§ **Task details**
Using the records below, reproduce exactly the lines from the one containing "[(452,5),(438,8),(440,16),(454,13),(452,5)]" through the end, and nothing more; skip the images.

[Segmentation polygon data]
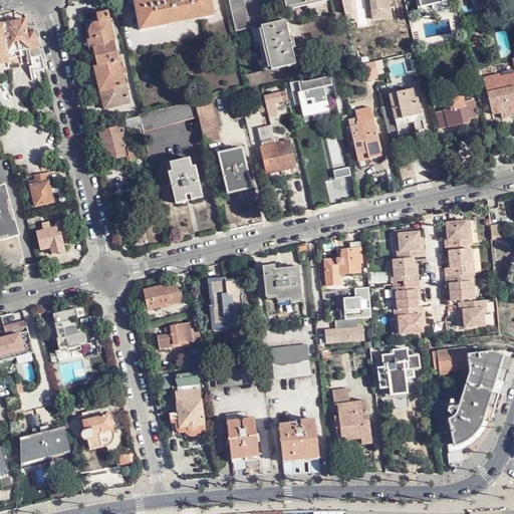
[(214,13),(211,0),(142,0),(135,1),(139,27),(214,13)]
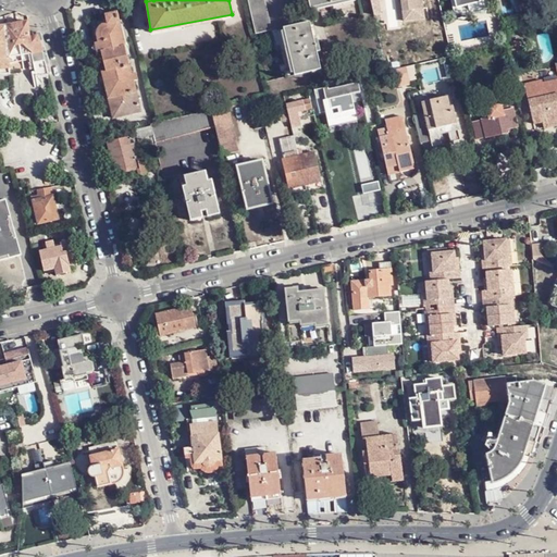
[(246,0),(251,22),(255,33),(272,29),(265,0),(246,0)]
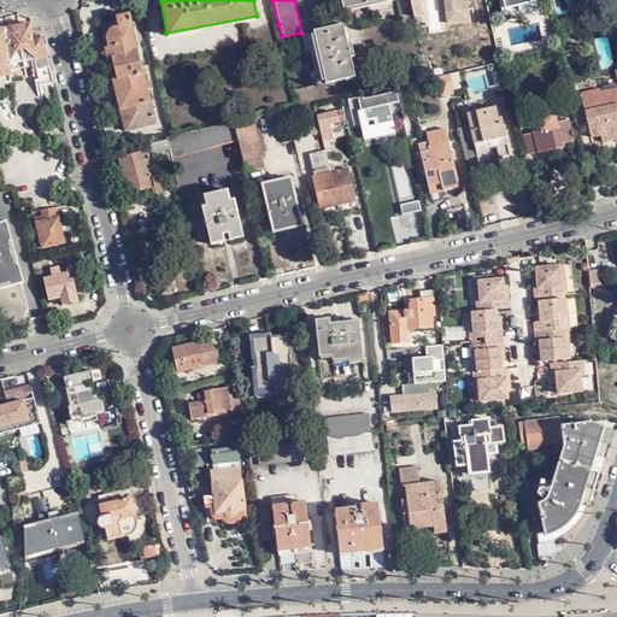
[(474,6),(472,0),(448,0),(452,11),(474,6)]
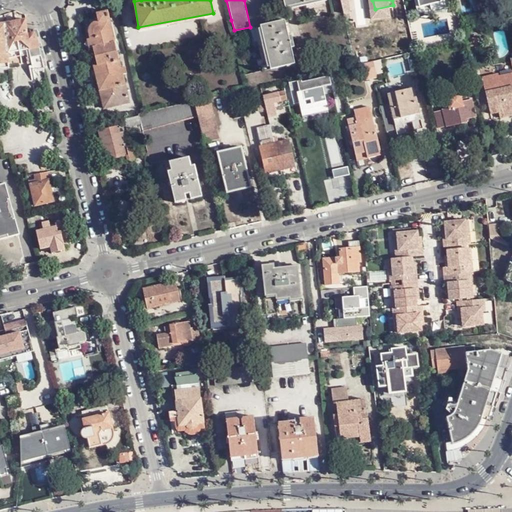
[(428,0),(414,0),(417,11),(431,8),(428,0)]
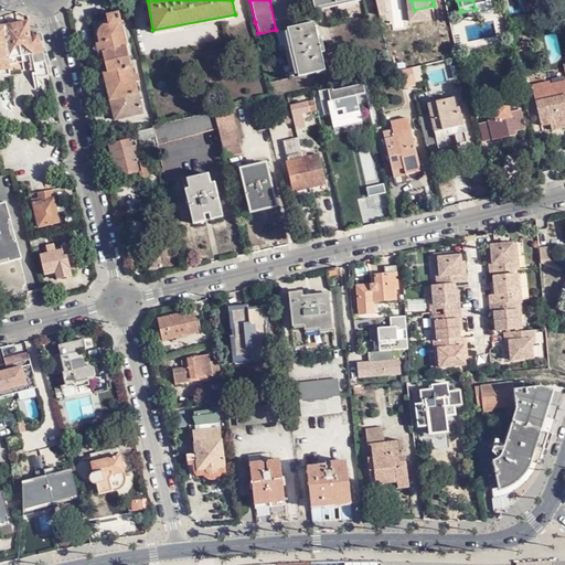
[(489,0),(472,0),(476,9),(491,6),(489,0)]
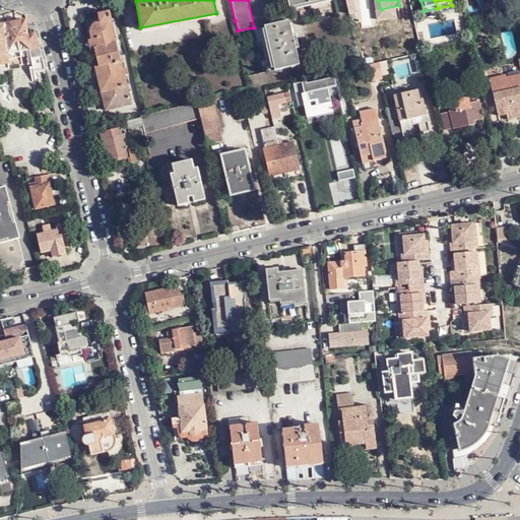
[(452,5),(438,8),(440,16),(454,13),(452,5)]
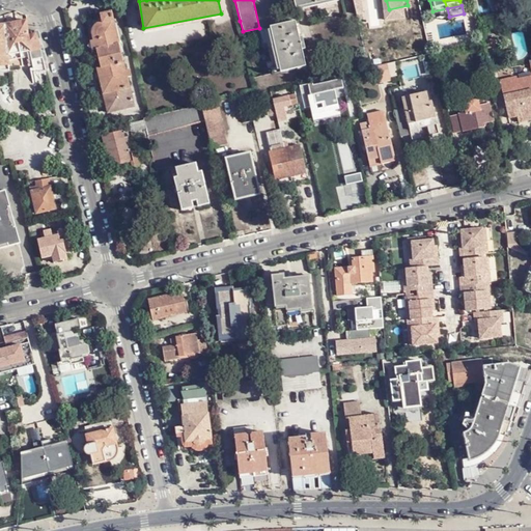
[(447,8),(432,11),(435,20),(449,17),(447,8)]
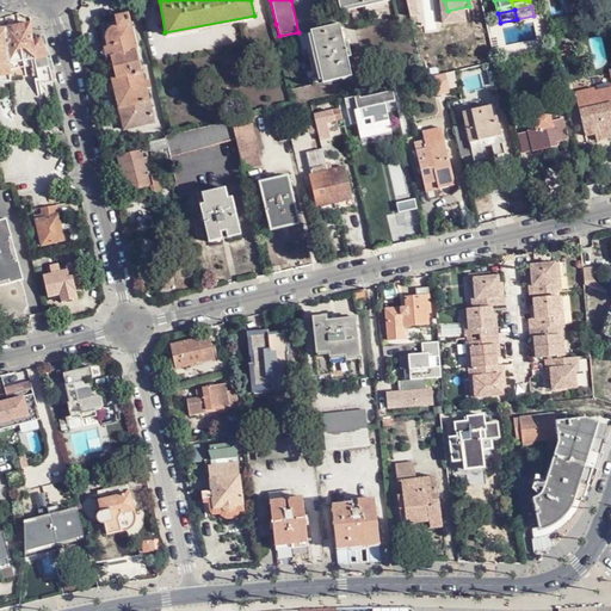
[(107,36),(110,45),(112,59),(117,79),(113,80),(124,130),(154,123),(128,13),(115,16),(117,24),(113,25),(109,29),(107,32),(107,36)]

§ **Answer section**
[(452,5),(438,8),(440,16),(454,13),(452,5)]
[(447,8),(432,11),(435,20),(449,17),(447,8)]
[(107,36),(110,45),(112,59),(117,79),(113,80),(124,130),(154,123),(128,13),(115,16),(117,24),(113,25),(109,29),(107,32),(107,36)]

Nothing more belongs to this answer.